[Instructions to follow]
Pull every line containing "none" from the data.
(Data for this task)
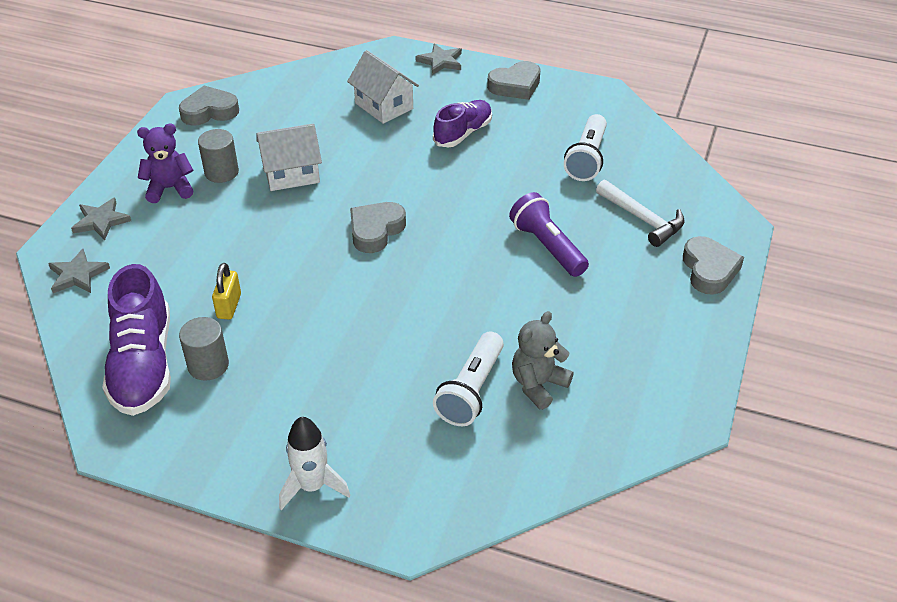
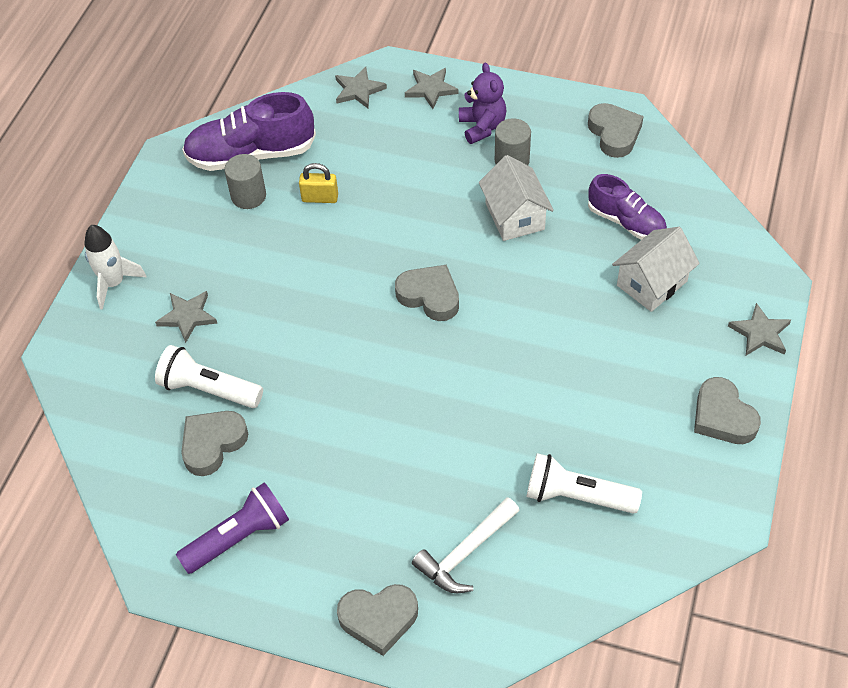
camera: 90 degrees right, 10 degrees up
purple shoe [433,100,492,148] -> purple shoe moved to [588,174,667,240]
purple flashlight [509,192,589,277] -> purple flashlight moved to [176,482,289,574]
grey teddy bear [512,311,574,410] -> grey heart [181,411,248,476]
none -> grey star [155,291,217,343]

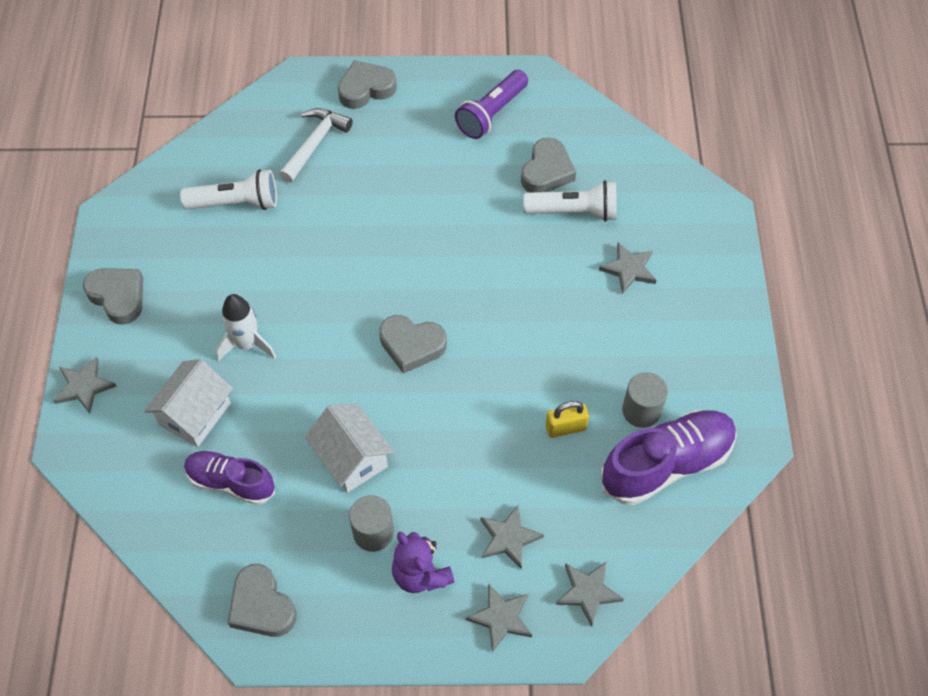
camera: 160 degrees right, 5 degrees up
white rocket [84,225,147,310] -> white rocket moved to [216,294,276,361]
none -> grey star [480,505,544,569]

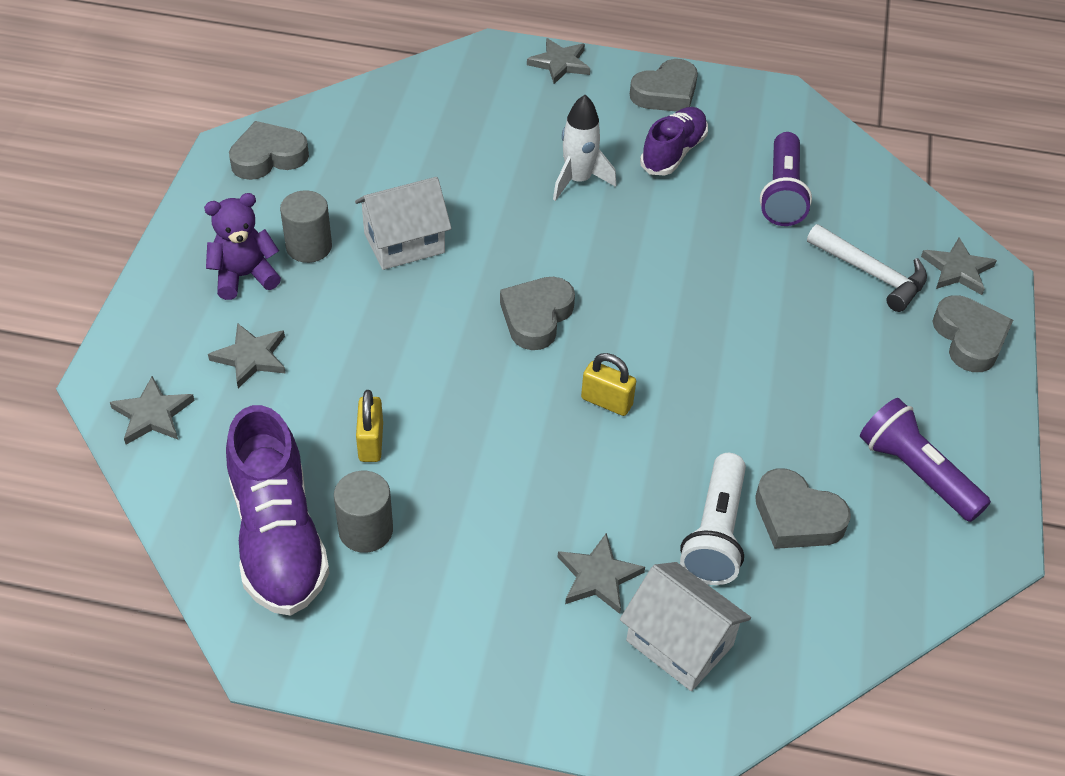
camera: 100 degrees right, 10 degrees down
white house [144,359,233,447] -> white house moved to [620,562,751,691]
white flashlight [180,169,277,210] -> purple flashlight [760,132,812,226]
purple shoe [184,451,275,505] -> purple shoe moved to [640,107,708,176]
grey star [466,583,532,652] -> grey star moved to [921,238,997,295]
none -> yellow padlock [581,353,636,416]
(End Data for this task)
[Answer to the problem]
none -> grey star [155,291,217,343]
none -> grey star [480,505,544,569]
none -> yellow padlock [581,353,636,416]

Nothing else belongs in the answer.